What you need to do
Please copy each line below that contains the string "grey".

(Provided data Opens)

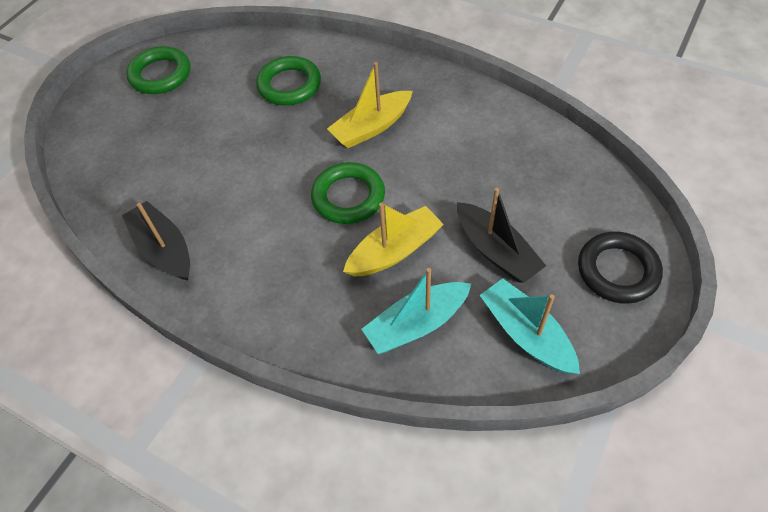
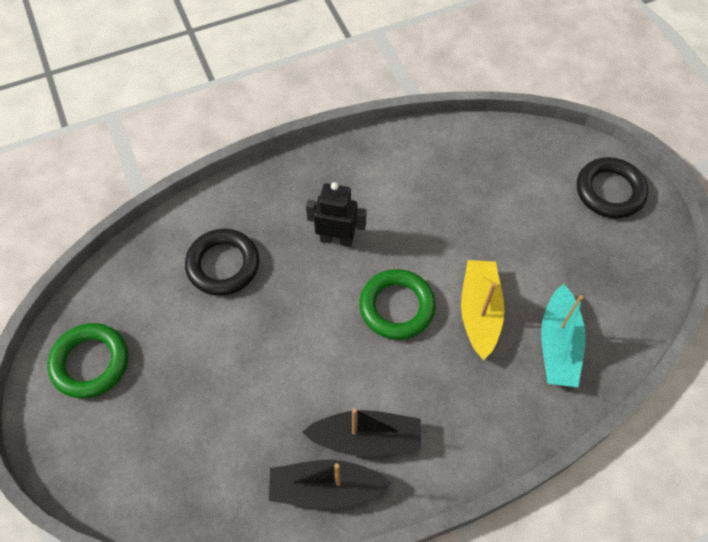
camera: 55 degrees left, 5 degrees up
green ring [256,56,321,106] -> black ring [185,229,259,296]
yellow boat [327,62,413,148] -> black robot [306,182,367,247]
black boat [457,188,546,283] -> black boat moved to [302,408,421,456]
turquoise boat [480,278,580,374] -> none

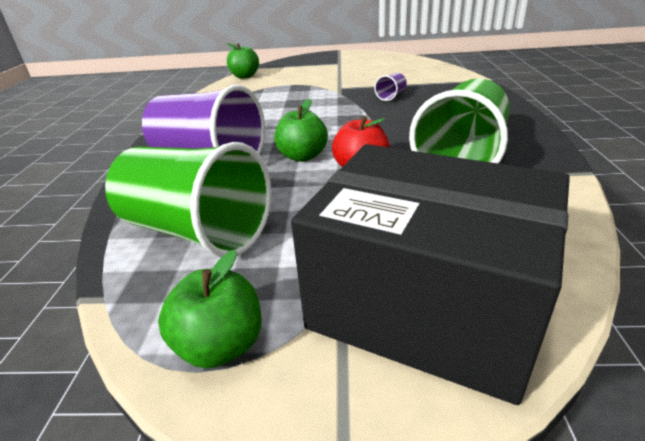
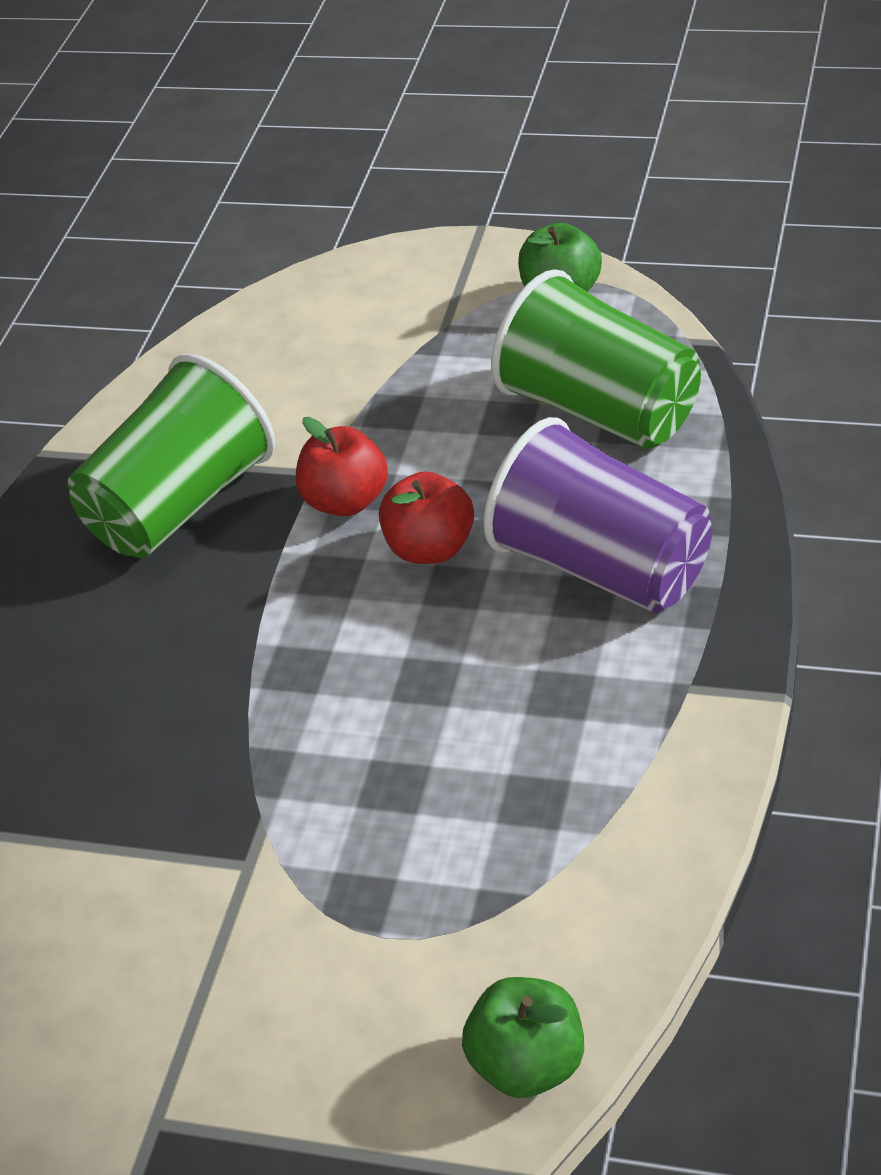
camera: 165 degrees left, 10 degrees up
green apple [274,99,328,162] -> red apple [379,472,474,564]
black box [291,144,570,405] -> none
purple cup [374,73,407,101] -> none

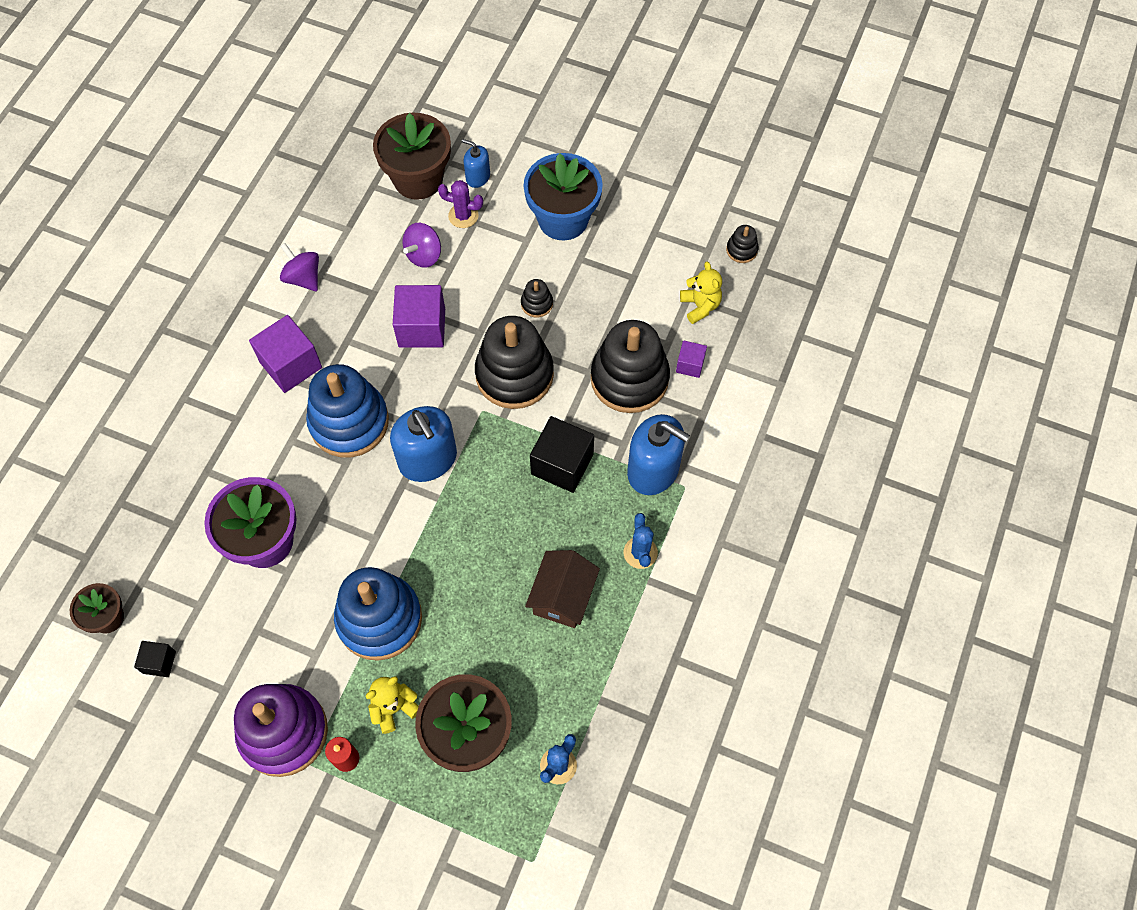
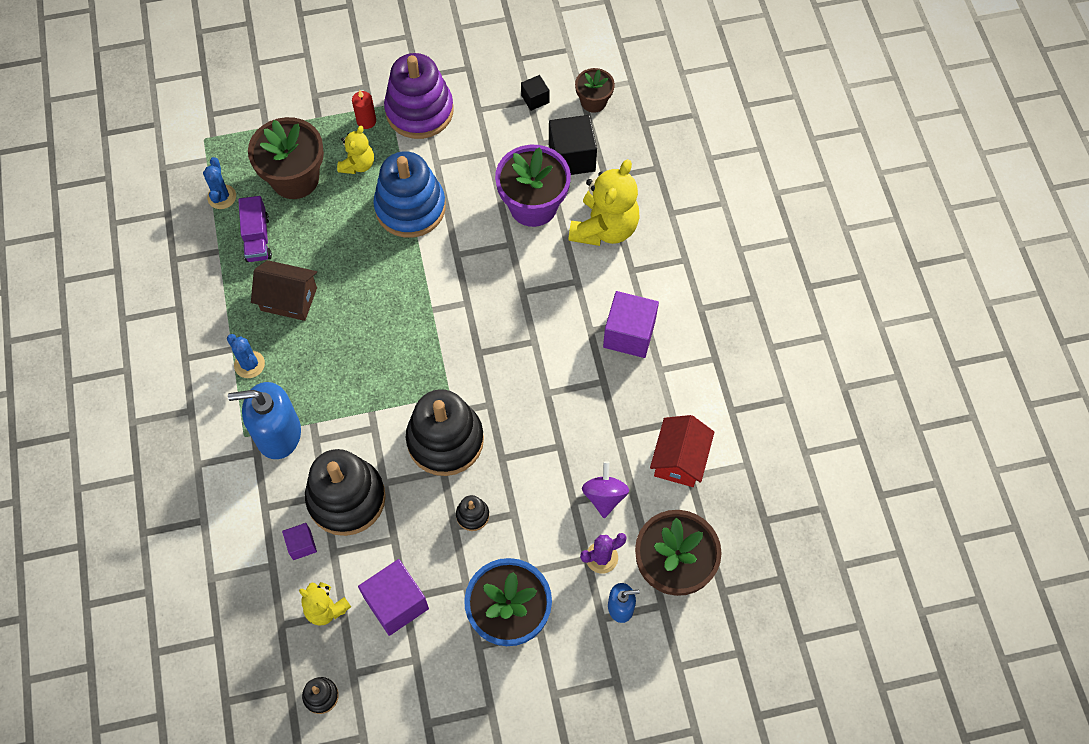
camera: 145 degrees right, 0 degrees up
purple spinning top [280,243,319,291] -> none
blue stacking toy [306,364,389,458] -> none
blue soap dispenser [390,406,457,482] -> none
purple cube [393,285,445,348] -> purple cube moved to [358,559,429,636]
brown house [525,550,600,628] -> brown house turned 60 degrees counterclockwise [251,260,317,321]
black cube [530,416,594,493] -> black cube moved to [549,115,597,175]
none -> purple truck [238,196,272,262]
none -> yellow teddy bear [568,159,639,246]
none -> red house [650,415,714,487]

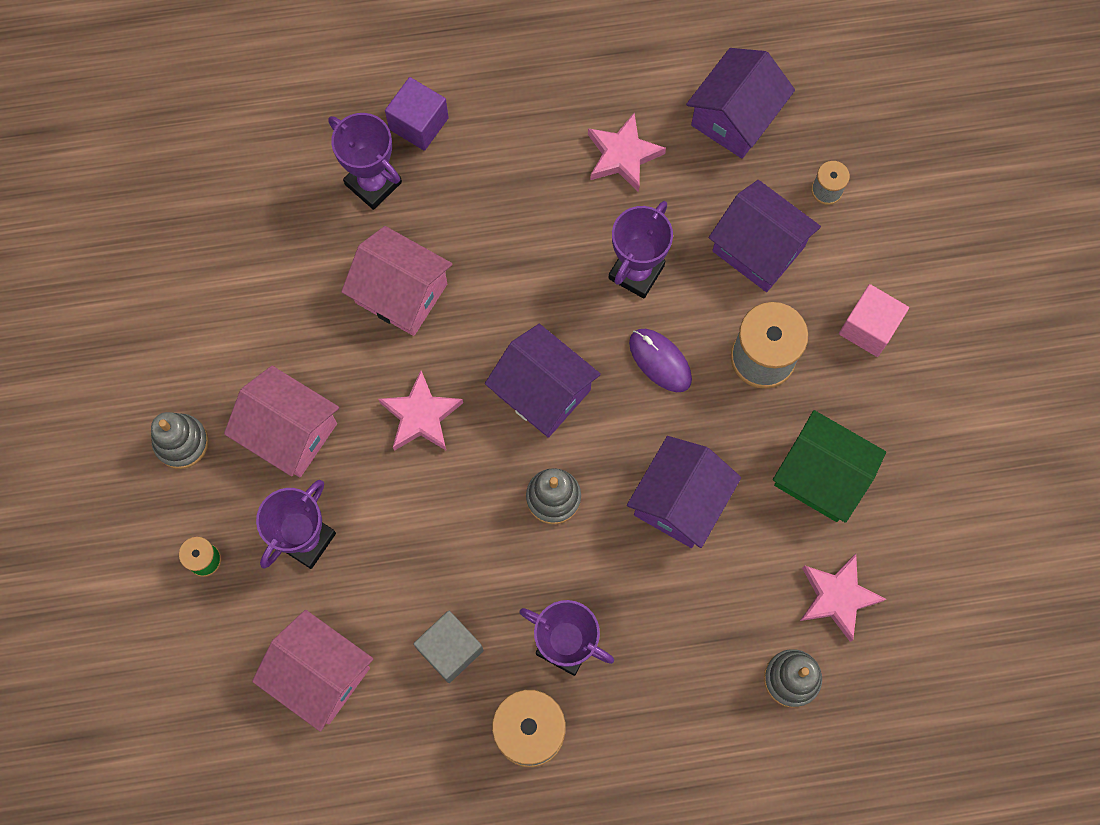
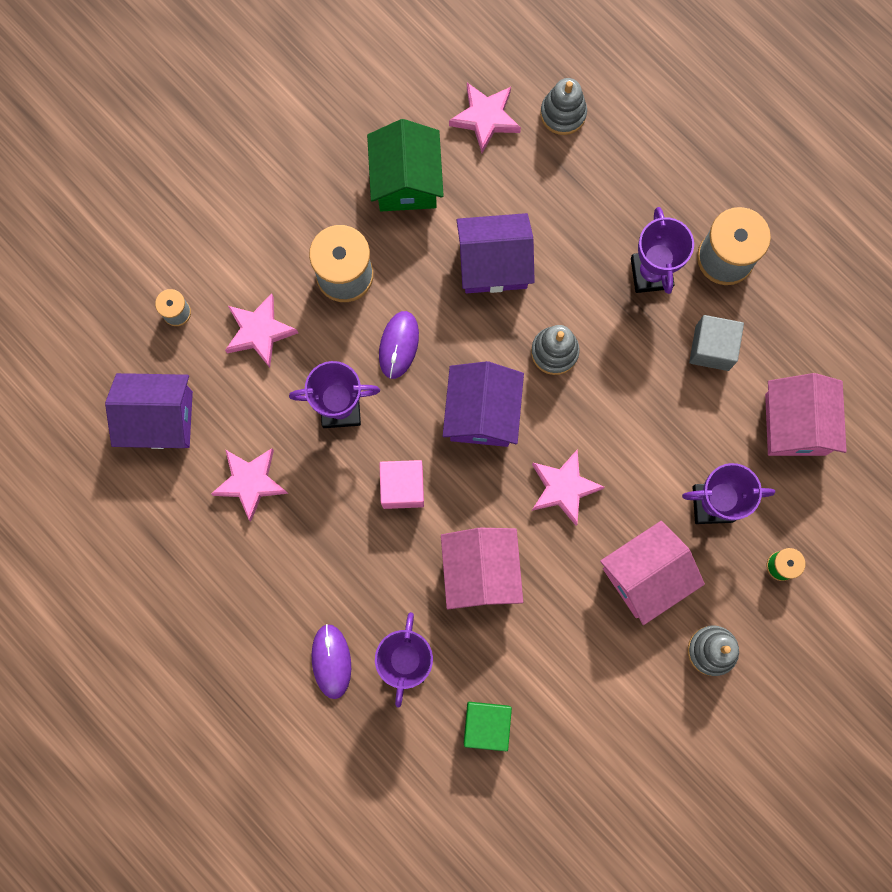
camera: 125 degrees left, 5 degrees up
pink house [224,366,339,477] -> pink house turned 60 degrees clockwise [600,521,705,625]
purple cube [385,77,449,151] -> purple mouse [311,624,351,699]
purple house [709,180,821,292] -> pink star [225,293,298,368]
pink cube [839,284,909,357] -> pink cube moved to [379,460,424,509]
none -> green cube [464,702,512,751]

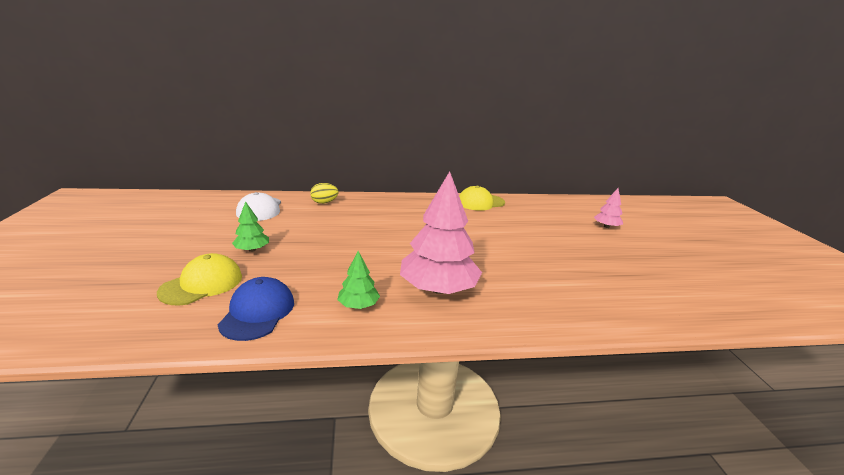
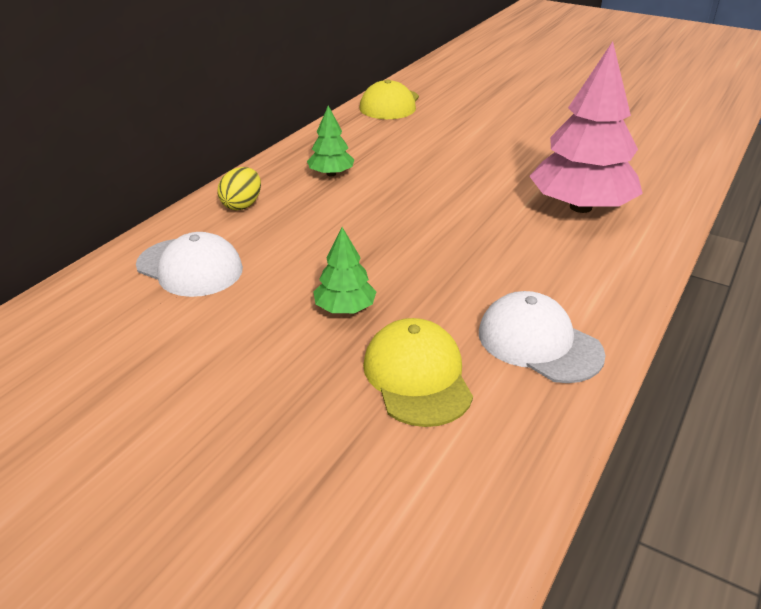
camera: 50 degrees left, 10 degrees up
blue cap [218,277,294,341] -> white cap [479,291,606,383]
green tree [337,251,380,309] -> green tree moved to [307,106,354,176]
pink tree [594,188,623,228] -> none

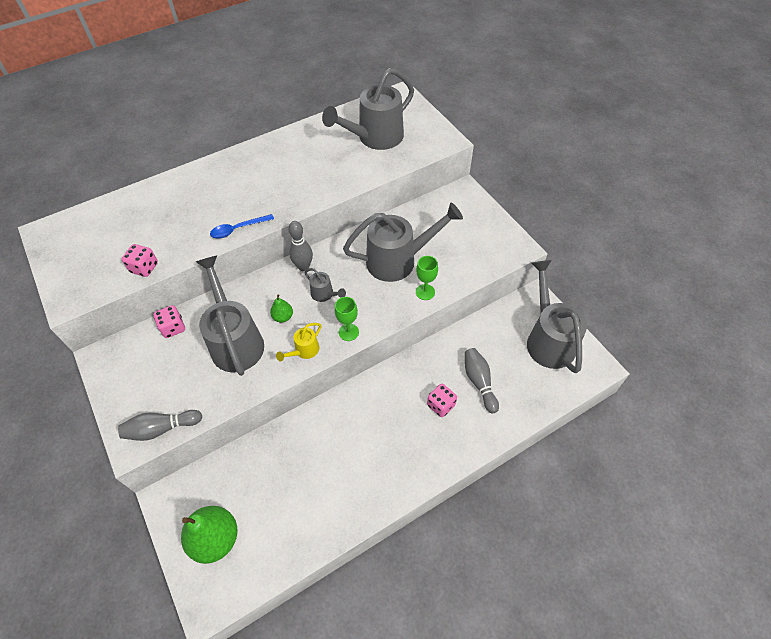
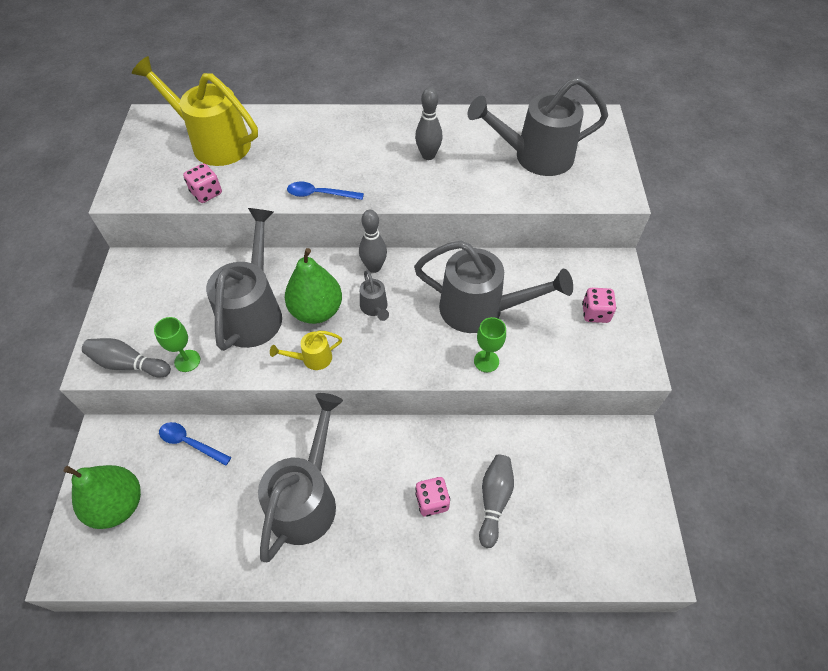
camera: 30 degrees right, 0 degrees up
pink dice [154,305,185,338] -> pink dice moved to [582,288,616,323]
green pear [270,294,293,323] -> green pear [285,248,342,324], size x2.07
green goblet [335,297,359,341] -> green goblet moved to [154,317,200,372]
grey watering can [527,260,587,373] -> grey watering can moved to [258,393,343,562]
none -> yellow watering can [132,56,258,166]
none -> blue spoon [159,422,232,466]
none -> grey bowling pin [415,87,443,160]

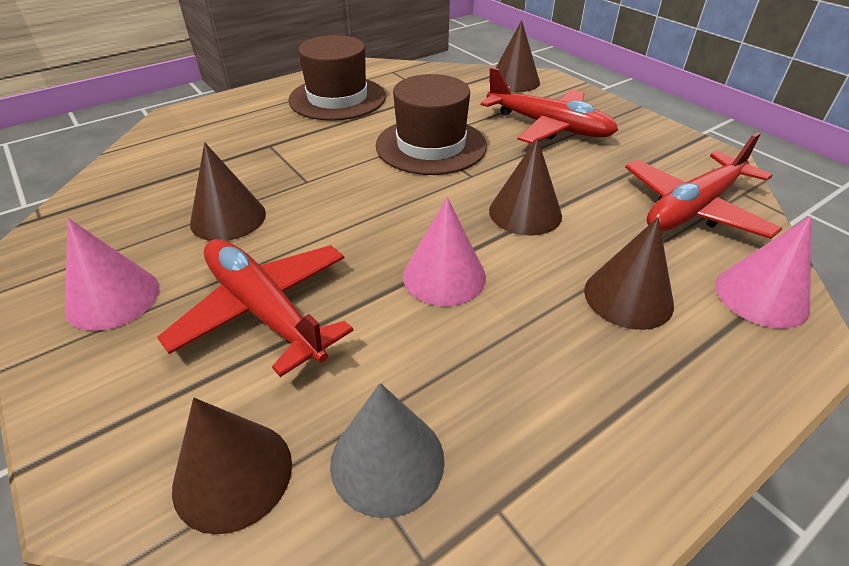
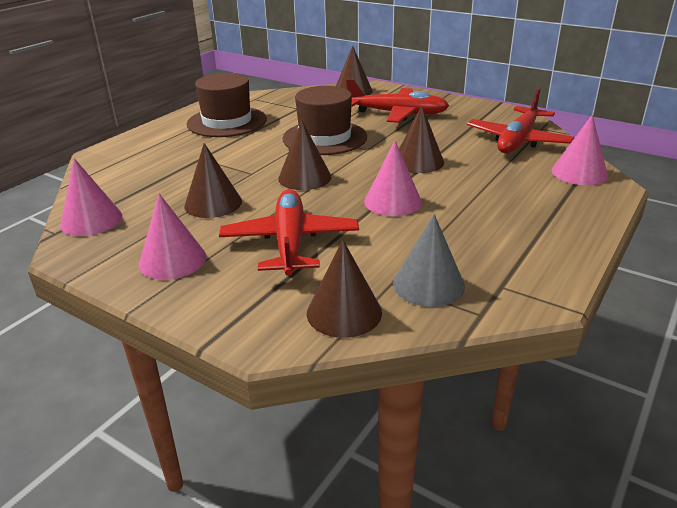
camera: 20 degrees left, 10 degrees down
red plane [157,239,353,377] -> red plane turned 60 degrees clockwise [219,189,359,276]
brown cone [584,217,674,330] -> brown cone moved to [278,120,332,190]
none -> pink cone [60,158,122,236]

(Provided data Closes)

Task response
grey watering can [527,260,587,373] -> grey watering can moved to [258,393,343,562]
none -> grey bowling pin [415,87,443,160]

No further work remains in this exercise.